Supplied material ->
________________

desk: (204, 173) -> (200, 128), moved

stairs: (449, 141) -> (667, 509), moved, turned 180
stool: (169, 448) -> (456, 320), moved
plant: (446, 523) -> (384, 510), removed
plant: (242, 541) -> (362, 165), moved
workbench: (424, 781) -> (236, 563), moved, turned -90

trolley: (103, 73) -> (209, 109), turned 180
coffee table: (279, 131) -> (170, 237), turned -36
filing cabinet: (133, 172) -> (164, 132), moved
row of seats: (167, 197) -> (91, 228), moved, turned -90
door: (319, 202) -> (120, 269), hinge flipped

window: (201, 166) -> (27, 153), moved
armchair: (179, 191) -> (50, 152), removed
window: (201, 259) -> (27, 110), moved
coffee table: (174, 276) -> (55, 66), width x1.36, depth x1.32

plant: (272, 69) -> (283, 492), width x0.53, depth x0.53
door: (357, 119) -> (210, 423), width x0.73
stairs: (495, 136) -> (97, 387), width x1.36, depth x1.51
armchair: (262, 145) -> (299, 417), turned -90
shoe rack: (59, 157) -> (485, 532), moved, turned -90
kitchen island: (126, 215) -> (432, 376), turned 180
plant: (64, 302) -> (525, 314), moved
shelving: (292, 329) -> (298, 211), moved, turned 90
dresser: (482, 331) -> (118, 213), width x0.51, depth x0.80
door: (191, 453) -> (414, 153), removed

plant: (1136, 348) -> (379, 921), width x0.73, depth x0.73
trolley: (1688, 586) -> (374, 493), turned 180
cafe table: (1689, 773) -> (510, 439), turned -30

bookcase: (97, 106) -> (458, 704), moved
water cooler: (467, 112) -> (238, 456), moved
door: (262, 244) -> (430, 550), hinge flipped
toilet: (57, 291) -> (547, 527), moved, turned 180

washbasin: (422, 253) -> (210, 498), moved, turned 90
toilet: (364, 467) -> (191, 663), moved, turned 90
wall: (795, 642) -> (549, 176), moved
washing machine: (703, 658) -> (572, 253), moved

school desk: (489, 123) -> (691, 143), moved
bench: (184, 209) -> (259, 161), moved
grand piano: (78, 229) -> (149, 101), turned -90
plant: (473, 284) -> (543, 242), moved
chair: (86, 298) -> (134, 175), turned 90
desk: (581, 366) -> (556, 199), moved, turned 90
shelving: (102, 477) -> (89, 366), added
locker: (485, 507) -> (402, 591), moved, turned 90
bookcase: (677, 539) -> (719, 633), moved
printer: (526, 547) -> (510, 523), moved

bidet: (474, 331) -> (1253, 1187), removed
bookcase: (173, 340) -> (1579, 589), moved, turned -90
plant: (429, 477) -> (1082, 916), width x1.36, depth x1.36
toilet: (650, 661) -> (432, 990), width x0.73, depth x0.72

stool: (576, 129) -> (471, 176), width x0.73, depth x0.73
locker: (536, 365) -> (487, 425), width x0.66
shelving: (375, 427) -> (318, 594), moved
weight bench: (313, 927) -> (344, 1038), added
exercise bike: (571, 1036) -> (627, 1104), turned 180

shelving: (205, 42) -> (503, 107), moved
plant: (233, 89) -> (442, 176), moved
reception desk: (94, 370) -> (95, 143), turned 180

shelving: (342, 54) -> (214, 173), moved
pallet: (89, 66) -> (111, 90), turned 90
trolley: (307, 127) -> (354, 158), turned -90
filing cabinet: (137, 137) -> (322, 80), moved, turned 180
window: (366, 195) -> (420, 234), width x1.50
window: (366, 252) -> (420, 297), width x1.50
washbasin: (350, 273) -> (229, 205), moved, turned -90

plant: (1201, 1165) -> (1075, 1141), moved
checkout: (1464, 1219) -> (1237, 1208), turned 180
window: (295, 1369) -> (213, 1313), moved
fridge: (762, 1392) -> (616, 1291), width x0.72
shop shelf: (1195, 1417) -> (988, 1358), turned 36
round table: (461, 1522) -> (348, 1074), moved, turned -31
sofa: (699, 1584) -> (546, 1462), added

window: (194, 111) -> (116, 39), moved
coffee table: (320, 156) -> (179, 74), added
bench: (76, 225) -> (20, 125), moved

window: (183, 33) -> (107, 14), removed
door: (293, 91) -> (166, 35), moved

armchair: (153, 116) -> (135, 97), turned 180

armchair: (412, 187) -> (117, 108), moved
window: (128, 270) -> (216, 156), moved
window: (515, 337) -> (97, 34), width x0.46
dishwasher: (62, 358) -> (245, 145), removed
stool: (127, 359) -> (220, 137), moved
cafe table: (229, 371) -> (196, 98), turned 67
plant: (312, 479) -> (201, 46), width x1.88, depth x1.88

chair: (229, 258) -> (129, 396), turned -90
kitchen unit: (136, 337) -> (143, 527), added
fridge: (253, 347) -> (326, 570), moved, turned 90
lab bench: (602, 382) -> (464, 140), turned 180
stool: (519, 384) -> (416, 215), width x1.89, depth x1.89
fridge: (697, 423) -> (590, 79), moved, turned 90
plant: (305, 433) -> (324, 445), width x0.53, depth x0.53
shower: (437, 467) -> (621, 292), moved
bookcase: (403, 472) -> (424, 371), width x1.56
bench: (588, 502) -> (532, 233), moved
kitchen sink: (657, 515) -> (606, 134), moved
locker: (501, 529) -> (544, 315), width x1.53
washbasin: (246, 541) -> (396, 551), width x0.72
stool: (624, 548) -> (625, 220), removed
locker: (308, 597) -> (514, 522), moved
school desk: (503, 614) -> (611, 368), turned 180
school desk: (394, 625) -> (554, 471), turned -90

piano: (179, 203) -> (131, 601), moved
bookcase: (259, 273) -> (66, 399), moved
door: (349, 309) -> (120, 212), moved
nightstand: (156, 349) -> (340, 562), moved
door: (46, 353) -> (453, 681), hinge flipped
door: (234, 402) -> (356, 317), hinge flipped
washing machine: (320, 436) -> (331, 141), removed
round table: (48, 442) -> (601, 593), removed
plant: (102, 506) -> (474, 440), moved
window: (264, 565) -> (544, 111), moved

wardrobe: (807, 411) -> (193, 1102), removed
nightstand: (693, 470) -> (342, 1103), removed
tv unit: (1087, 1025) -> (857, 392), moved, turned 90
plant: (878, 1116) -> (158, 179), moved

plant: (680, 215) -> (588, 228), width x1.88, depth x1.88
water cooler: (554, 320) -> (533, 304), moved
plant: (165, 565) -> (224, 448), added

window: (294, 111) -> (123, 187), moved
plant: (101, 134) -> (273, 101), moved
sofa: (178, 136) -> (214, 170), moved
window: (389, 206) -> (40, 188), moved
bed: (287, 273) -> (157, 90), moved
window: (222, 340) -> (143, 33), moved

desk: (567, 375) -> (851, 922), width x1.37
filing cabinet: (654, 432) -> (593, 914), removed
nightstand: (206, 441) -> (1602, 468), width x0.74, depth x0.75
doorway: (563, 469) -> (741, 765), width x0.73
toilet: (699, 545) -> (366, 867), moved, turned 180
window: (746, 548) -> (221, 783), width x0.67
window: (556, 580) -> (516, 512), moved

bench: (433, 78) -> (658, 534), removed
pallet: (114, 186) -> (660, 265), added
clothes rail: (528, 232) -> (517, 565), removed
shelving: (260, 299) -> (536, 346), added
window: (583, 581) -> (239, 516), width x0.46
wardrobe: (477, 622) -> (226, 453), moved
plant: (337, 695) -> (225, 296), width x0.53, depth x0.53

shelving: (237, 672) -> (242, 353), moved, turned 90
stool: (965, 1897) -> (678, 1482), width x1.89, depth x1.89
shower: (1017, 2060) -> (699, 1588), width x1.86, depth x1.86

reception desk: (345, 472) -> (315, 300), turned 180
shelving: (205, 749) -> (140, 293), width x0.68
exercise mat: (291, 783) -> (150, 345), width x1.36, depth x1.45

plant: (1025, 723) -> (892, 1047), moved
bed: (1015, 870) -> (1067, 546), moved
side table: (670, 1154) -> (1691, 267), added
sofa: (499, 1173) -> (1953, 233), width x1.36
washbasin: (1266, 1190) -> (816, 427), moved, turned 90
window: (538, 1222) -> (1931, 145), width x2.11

________________

What the task requires -> Given the data above, transcribe exactly the lines from the one containing "fridge: (697, 423)" down to the one containing "desk: (567, 375) -> (851, 922), width x1.37", and no others.

Result of the exercise ->
fridge: (697, 423) -> (590, 79), moved, turned 90
plant: (305, 433) -> (324, 445), width x0.53, depth x0.53
shower: (437, 467) -> (621, 292), moved
bookcase: (403, 472) -> (424, 371), width x1.56
bench: (588, 502) -> (532, 233), moved
kitchen sink: (657, 515) -> (606, 134), moved
locker: (501, 529) -> (544, 315), width x1.53
washbasin: (246, 541) -> (396, 551), width x0.72
stool: (624, 548) -> (625, 220), removed
locker: (308, 597) -> (514, 522), moved
school desk: (503, 614) -> (611, 368), turned 180
school desk: (394, 625) -> (554, 471), turned -90

piano: (179, 203) -> (131, 601), moved
bookcase: (259, 273) -> (66, 399), moved
door: (349, 309) -> (120, 212), moved
nightstand: (156, 349) -> (340, 562), moved
door: (46, 353) -> (453, 681), hinge flipped
door: (234, 402) -> (356, 317), hinge flipped
washing machine: (320, 436) -> (331, 141), removed
round table: (48, 442) -> (601, 593), removed
plant: (102, 506) -> (474, 440), moved
window: (264, 565) -> (544, 111), moved

wardrobe: (807, 411) -> (193, 1102), removed
nightstand: (693, 470) -> (342, 1103), removed
tv unit: (1087, 1025) -> (857, 392), moved, turned 90
plant: (878, 1116) -> (158, 179), moved

plant: (680, 215) -> (588, 228), width x1.88, depth x1.88
water cooler: (554, 320) -> (533, 304), moved
plant: (165, 565) -> (224, 448), added

window: (294, 111) -> (123, 187), moved
plant: (101, 134) -> (273, 101), moved
sofa: (178, 136) -> (214, 170), moved
window: (389, 206) -> (40, 188), moved
bed: (287, 273) -> (157, 90), moved
window: (222, 340) -> (143, 33), moved

desk: (567, 375) -> (851, 922), width x1.37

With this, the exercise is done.